§ **WHAT IS BEING ASKED**
The output should consist solely of the line containing "aqua_fork <420,447,527,469> ->" and all lines after it through the final line of the entries below, reproduced exactly.

§ **DATA FOR THIS TASK**

^^^^

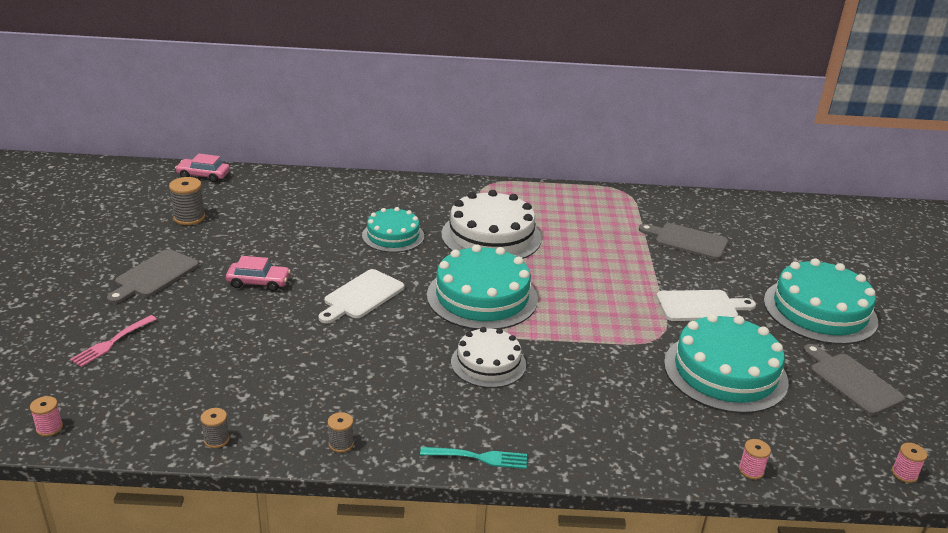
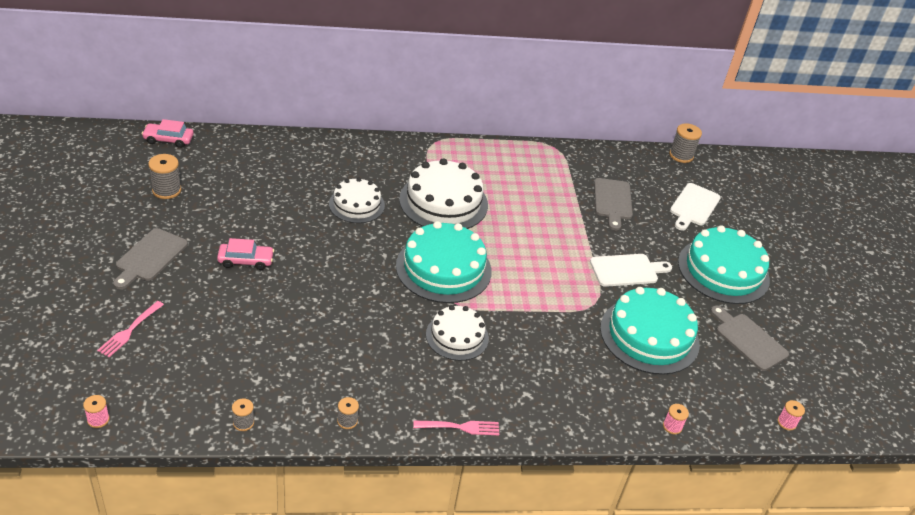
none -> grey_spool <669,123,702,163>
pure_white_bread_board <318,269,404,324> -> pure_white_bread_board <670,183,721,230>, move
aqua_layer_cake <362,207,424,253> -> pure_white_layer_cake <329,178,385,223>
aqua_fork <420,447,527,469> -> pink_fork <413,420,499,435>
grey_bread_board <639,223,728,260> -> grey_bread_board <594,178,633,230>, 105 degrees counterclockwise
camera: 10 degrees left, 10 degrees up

^^^^

§ **ANSWER TO THE EXERCISE**
aqua_fork <420,447,527,469> -> pink_fork <413,420,499,435>
grey_bread_board <639,223,728,260> -> grey_bread_board <594,178,633,230>, 105 degrees counterclockwise
camera: 10 degrees left, 10 degrees up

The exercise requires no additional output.